> What the exercise asks
Each line of the listing that includes "AGND" should be reported.

> Dataset records
================================
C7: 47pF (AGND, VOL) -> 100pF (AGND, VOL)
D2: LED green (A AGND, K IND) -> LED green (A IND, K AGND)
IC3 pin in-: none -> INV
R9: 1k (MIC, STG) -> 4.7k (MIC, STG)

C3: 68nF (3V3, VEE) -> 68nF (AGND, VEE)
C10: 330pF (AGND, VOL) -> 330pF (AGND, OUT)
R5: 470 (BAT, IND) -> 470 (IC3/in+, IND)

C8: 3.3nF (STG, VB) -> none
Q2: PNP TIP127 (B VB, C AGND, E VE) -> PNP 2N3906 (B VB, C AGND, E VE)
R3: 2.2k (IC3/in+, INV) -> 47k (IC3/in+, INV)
================================
> Response to the exercise
C7: 47pF (AGND, VOL) -> 100pF (AGND, VOL)
D2: LED green (A AGND, K IND) -> LED green (A IND, K AGND)
C3: 68nF (3V3, VEE) -> 68nF (AGND, VEE)
C10: 330pF (AGND, VOL) -> 330pF (AGND, OUT)
Q2: PNP TIP127 (B VB, C AGND, E VE) -> PNP 2N3906 (B VB, C AGND, E VE)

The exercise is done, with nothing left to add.